╭──
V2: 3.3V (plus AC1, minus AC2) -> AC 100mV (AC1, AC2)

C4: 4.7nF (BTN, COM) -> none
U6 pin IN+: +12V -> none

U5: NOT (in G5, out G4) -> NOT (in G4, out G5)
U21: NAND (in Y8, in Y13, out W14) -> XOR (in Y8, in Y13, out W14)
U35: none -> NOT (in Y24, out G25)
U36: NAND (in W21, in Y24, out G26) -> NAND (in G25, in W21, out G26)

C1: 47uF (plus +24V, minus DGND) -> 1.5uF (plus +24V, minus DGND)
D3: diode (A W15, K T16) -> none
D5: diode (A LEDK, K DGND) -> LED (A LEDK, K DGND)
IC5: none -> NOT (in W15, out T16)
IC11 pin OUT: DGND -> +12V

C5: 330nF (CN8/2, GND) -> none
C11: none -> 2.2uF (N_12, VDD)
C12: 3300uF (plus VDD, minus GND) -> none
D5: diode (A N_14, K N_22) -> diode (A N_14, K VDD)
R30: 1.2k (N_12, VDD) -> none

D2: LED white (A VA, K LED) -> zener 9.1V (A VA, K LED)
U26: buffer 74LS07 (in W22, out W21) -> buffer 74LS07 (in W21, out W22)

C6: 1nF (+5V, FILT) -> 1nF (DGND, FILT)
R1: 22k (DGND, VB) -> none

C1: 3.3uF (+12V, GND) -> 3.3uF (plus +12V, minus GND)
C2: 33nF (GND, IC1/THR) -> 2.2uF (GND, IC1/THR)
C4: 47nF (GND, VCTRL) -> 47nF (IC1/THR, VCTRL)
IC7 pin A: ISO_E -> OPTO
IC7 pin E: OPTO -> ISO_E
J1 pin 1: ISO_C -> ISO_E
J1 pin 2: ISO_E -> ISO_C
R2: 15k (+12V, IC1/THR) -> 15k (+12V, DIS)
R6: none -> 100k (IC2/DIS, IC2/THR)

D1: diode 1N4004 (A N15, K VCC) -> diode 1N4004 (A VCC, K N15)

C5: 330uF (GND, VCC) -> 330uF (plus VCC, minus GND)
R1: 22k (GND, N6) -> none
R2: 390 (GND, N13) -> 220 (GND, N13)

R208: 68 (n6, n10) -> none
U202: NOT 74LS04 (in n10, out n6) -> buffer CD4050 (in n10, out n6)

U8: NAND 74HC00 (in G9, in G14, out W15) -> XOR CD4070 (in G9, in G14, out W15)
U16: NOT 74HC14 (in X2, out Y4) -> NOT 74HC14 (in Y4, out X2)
╰──
Search the preceding listing for "minus", then copy every line that holds it.

• RESULT FOR THIS EXERCISE:
V2: 3.3V (plus AC1, minus AC2) -> AC 100mV (AC1, AC2)
C1: 47uF (plus +24V, minus DGND) -> 1.5uF (plus +24V, minus DGND)
C12: 3300uF (plus VDD, minus GND) -> none
C1: 3.3uF (+12V, GND) -> 3.3uF (plus +12V, minus GND)
C5: 330uF (GND, VCC) -> 330uF (plus VCC, minus GND)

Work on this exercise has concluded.